For the material that follows, work out how many lines hold the word "none" and answer only with the number.

··· GIVEN MATERIAL ···

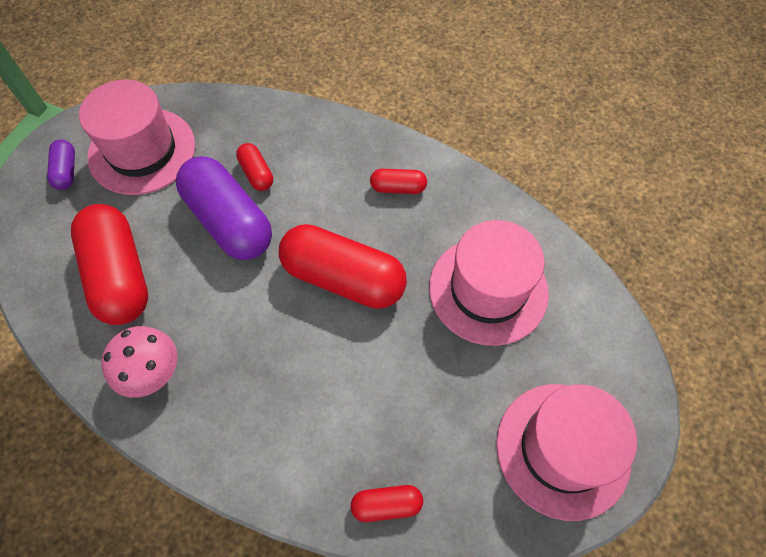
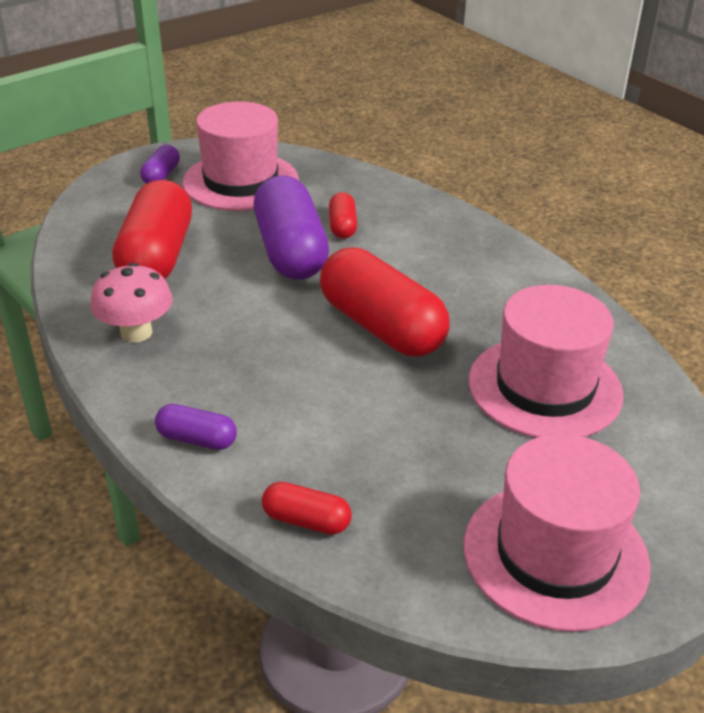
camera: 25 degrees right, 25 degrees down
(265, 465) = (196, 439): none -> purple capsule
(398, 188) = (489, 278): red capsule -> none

···

- RESULT FOR THIS EXERCISE
2